= Written task =
Reproduce the rows below word for word, beginning with the line that contains "Question: Which point is closer to the camera?" and continuing through the line that contains "The height and width of the screenshot is (540, 960). In". Leave the pictures out of your answer.

= Entries from a dataset =
══════

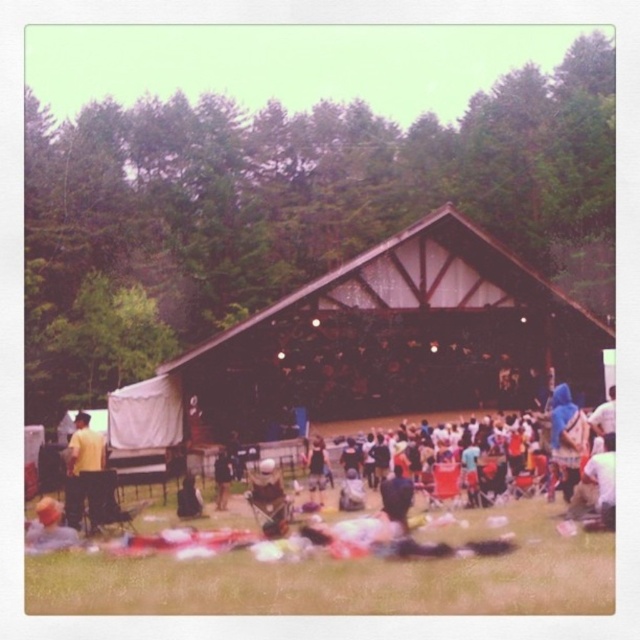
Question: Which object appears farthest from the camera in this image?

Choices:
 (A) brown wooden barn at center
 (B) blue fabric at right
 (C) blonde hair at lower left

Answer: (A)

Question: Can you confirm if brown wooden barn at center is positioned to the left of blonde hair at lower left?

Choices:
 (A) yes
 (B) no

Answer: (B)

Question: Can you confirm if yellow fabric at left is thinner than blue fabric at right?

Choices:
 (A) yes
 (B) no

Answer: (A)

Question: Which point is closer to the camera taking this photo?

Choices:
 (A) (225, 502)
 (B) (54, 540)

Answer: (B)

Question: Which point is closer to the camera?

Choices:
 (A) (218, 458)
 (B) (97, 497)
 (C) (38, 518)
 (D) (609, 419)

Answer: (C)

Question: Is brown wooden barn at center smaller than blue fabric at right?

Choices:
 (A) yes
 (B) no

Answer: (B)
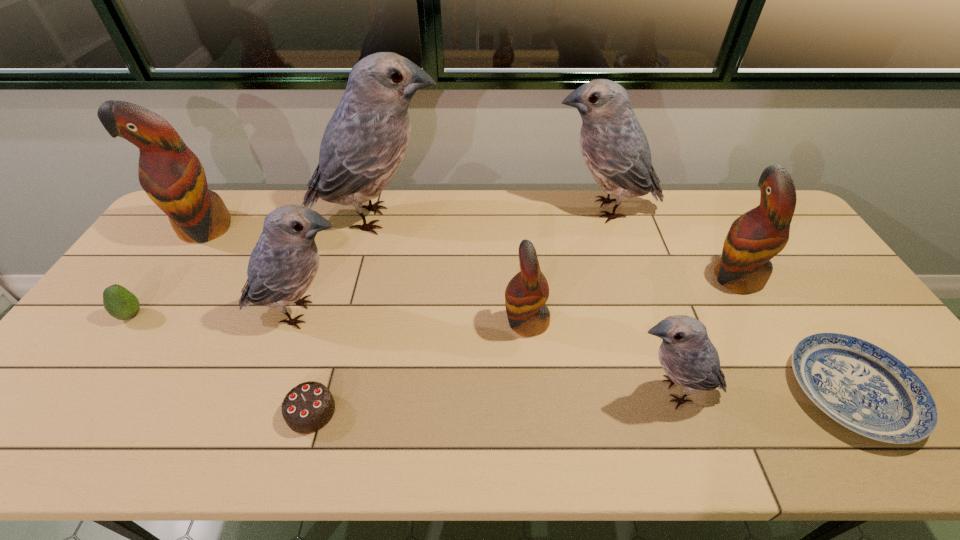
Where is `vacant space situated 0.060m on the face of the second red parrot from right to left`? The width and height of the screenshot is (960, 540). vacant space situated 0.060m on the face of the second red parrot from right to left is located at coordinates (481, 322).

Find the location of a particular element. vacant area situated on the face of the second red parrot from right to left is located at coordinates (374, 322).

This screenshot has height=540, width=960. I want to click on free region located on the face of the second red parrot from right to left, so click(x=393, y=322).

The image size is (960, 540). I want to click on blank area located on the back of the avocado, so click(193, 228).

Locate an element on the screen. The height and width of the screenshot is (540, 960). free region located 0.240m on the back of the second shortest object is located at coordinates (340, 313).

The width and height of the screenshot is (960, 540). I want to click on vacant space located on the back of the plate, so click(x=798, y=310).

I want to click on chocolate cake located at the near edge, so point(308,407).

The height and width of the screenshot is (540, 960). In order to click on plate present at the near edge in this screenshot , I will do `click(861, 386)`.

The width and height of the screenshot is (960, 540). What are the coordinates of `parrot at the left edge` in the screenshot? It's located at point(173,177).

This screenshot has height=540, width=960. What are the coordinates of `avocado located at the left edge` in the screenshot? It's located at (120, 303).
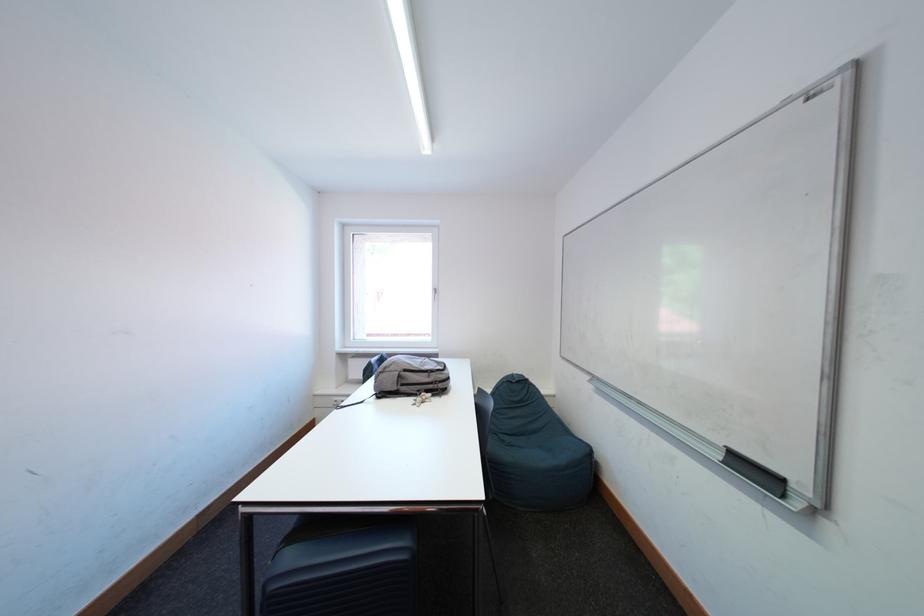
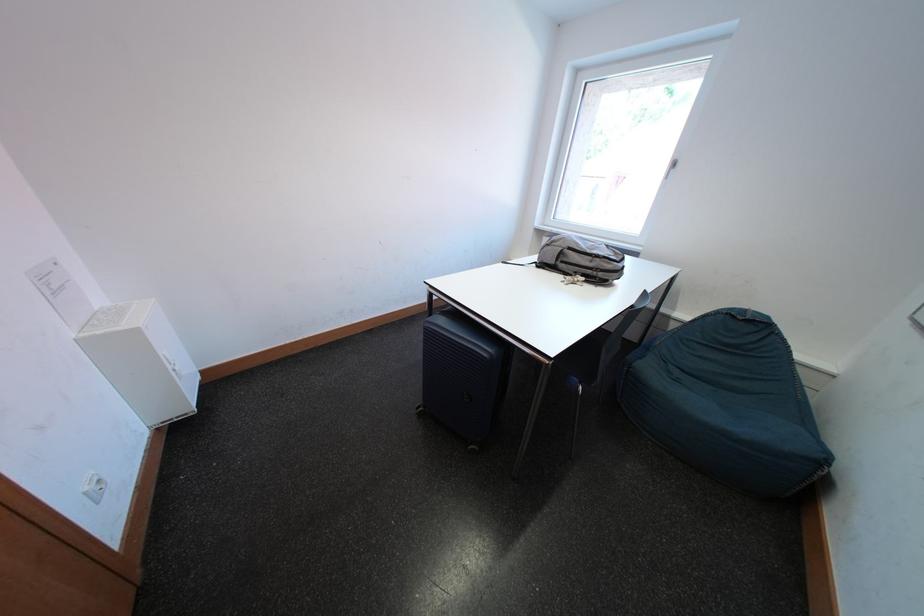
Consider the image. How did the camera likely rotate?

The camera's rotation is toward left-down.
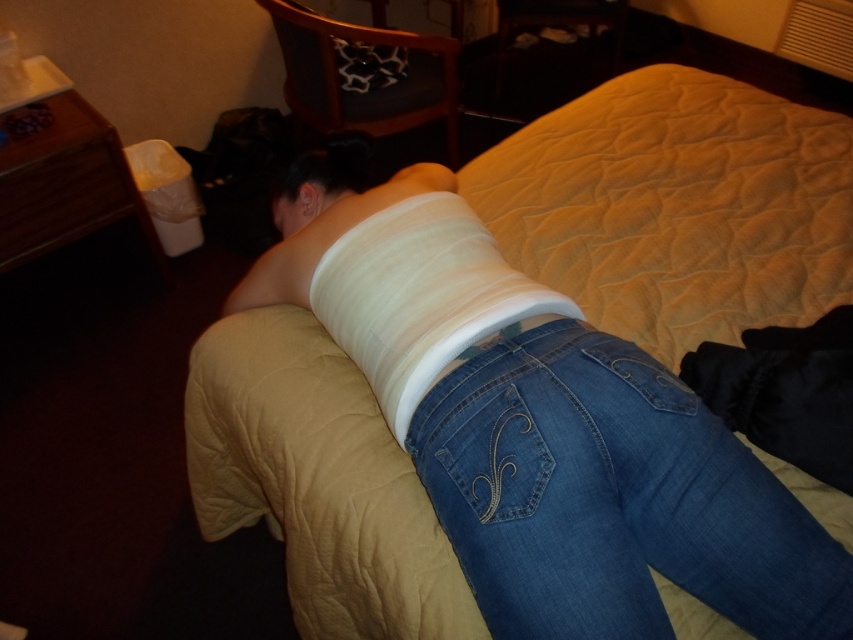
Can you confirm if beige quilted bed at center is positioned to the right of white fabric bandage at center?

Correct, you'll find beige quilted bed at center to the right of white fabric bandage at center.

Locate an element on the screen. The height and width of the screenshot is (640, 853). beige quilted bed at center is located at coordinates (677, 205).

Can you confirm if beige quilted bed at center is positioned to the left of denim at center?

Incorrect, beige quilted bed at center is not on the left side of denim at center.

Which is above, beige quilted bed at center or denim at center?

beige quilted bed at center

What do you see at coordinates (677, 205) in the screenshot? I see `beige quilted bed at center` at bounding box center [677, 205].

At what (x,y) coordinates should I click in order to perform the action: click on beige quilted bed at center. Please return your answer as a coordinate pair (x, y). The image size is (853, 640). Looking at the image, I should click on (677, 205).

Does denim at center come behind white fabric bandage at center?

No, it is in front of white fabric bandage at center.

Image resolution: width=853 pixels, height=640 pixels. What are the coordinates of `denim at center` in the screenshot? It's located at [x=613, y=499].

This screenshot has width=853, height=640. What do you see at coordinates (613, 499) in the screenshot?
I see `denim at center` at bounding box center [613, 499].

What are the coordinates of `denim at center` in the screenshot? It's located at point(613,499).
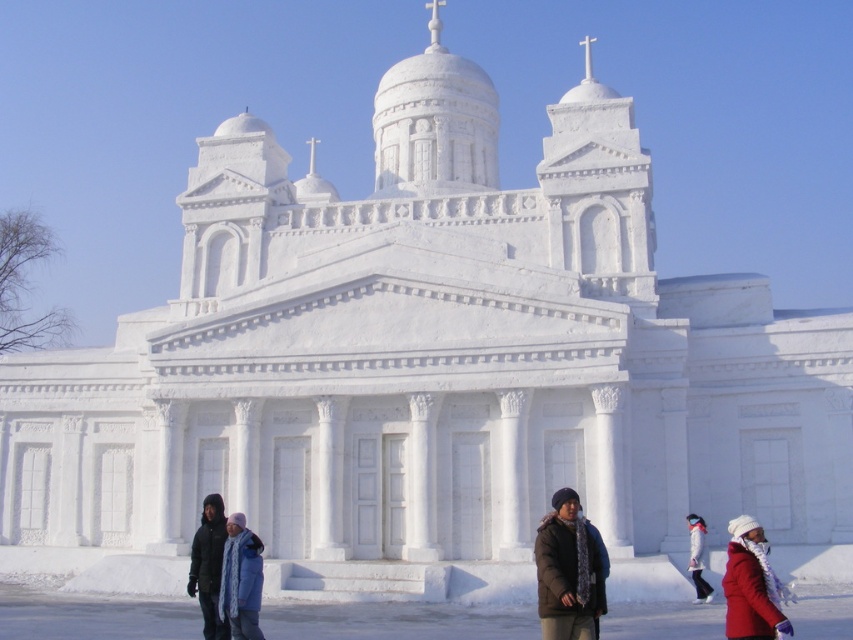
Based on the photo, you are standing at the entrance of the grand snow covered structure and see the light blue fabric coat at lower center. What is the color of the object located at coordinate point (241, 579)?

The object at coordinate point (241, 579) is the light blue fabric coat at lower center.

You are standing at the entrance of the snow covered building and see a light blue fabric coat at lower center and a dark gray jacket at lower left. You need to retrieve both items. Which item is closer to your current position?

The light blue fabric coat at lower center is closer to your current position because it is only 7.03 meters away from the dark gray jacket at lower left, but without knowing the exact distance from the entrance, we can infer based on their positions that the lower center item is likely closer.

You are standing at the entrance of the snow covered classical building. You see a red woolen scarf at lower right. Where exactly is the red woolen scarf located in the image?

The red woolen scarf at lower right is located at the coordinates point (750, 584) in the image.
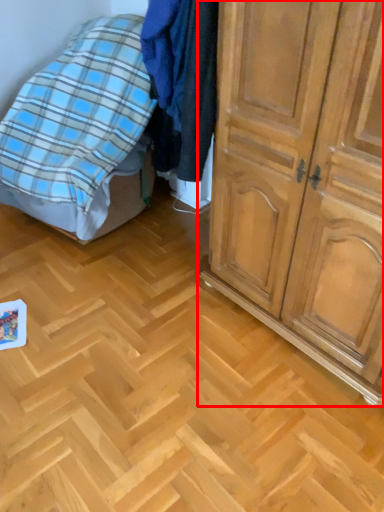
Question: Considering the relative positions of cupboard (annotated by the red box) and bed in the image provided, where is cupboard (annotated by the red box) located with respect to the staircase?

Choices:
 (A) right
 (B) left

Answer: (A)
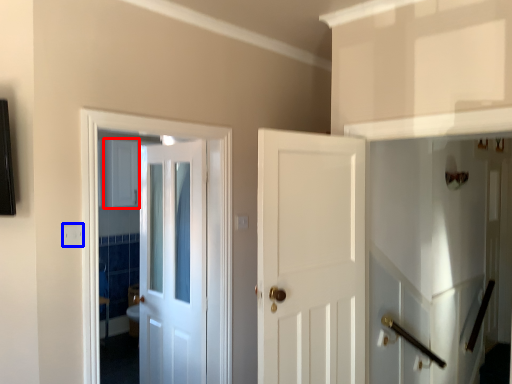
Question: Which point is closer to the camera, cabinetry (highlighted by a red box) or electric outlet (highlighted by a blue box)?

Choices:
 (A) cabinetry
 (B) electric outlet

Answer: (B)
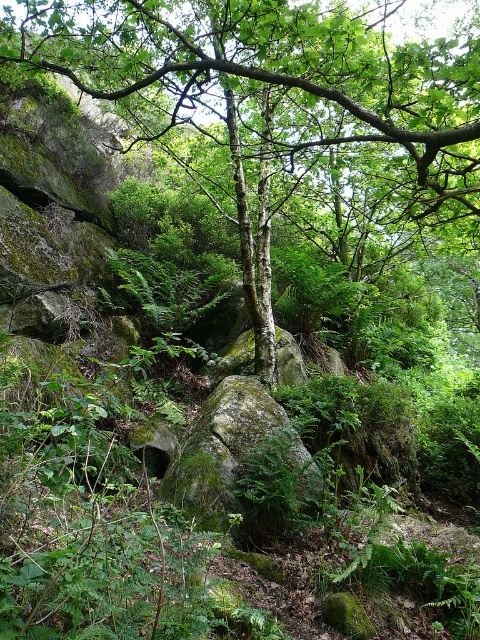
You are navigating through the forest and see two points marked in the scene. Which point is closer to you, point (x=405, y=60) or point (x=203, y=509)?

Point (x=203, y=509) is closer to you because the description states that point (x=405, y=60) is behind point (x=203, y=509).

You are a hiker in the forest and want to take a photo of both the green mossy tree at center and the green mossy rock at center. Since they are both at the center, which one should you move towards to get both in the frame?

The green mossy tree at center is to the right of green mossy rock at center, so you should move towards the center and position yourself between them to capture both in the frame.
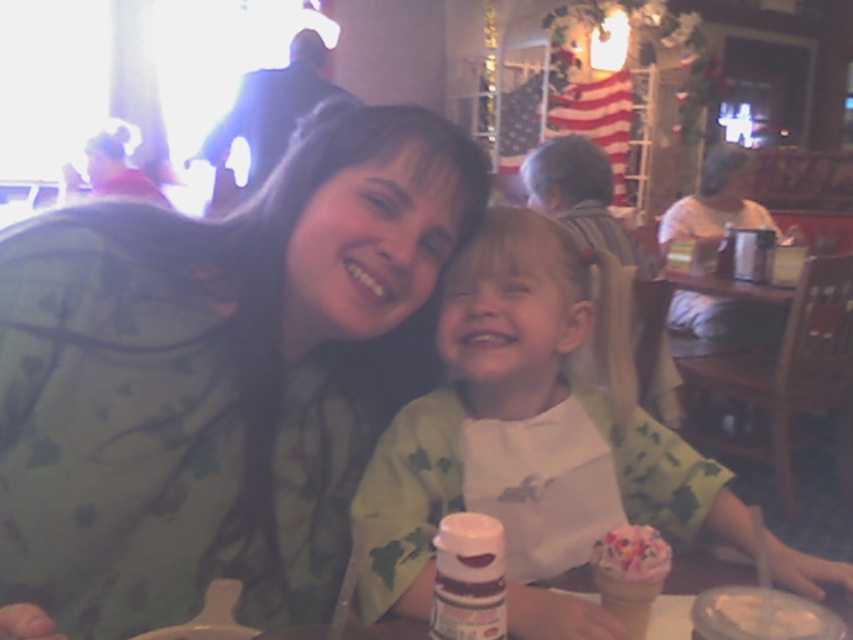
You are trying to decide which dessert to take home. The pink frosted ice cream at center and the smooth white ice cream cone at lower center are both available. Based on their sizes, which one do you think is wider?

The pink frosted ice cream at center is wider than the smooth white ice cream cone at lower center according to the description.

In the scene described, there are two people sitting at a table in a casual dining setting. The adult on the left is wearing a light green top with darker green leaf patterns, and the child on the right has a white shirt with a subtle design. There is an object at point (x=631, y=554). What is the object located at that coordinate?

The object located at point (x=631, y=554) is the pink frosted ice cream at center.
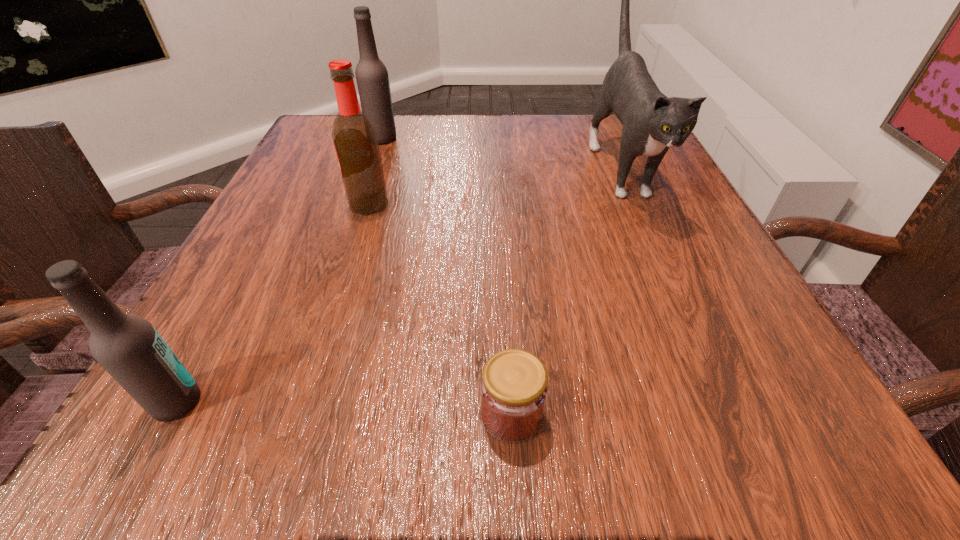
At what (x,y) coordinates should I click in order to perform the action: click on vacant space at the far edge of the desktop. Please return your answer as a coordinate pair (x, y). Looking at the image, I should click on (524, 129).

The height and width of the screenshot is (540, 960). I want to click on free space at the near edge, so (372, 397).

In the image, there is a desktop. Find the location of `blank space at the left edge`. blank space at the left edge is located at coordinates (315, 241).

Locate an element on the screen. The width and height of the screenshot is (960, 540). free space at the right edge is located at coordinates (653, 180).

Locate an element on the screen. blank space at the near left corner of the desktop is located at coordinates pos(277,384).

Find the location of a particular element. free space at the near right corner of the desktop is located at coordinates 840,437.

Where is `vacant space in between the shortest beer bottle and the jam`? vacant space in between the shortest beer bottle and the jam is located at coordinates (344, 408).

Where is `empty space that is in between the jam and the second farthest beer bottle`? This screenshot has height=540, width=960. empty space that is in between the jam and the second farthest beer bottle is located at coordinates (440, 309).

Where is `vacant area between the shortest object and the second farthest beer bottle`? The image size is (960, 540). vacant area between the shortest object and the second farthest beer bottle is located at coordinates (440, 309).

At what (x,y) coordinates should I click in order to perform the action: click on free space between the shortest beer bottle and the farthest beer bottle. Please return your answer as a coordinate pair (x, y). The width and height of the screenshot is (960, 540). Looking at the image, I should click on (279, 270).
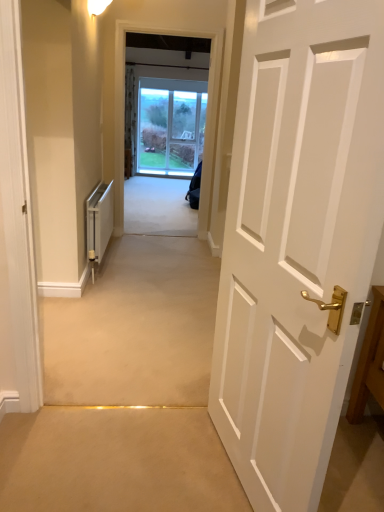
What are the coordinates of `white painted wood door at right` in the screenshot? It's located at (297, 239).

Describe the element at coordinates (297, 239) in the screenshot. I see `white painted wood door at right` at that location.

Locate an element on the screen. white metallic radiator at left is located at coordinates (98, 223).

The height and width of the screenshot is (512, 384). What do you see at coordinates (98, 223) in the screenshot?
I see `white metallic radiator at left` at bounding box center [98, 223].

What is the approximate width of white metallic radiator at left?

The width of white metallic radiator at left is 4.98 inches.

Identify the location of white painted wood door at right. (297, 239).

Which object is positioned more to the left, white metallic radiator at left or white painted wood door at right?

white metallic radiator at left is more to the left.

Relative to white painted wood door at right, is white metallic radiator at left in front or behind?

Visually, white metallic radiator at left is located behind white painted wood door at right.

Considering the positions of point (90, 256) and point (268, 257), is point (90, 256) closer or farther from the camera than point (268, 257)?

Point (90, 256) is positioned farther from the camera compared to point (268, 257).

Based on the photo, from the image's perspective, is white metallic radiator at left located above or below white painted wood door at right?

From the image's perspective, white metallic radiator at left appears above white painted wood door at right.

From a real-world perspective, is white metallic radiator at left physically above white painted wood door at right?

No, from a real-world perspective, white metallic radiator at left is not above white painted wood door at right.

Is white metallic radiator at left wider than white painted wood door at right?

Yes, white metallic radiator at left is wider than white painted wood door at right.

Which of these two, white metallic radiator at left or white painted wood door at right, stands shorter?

══════

= Solved problem =
Question: Which point is closer to the camera?

Choices:
 (A) (218, 458)
 (B) (97, 497)
 (C) (38, 518)
 (D) (609, 419)

Answer: (C)

Question: Is brown wooden barn at center smaller than blue fabric at right?

Choices:
 (A) yes
 (B) no

Answer: (B)
Where is `vacant space situated 0.060m on the face of the second red parrot from right to left`? The width and height of the screenshot is (960, 540). vacant space situated 0.060m on the face of the second red parrot from right to left is located at coordinates (481, 322).

Find the location of a particular element. vacant area situated on the face of the second red parrot from right to left is located at coordinates (374, 322).

This screenshot has height=540, width=960. I want to click on free region located on the face of the second red parrot from right to left, so click(x=393, y=322).

The image size is (960, 540). I want to click on blank area located on the back of the avocado, so click(193, 228).

Locate an element on the screen. The height and width of the screenshot is (540, 960). free region located 0.240m on the back of the second shortest object is located at coordinates (340, 313).

The width and height of the screenshot is (960, 540). I want to click on vacant space located on the back of the plate, so click(x=798, y=310).

I want to click on chocolate cake located at the near edge, so point(308,407).

The height and width of the screenshot is (540, 960). In order to click on plate present at the near edge in this screenshot , I will do `click(861, 386)`.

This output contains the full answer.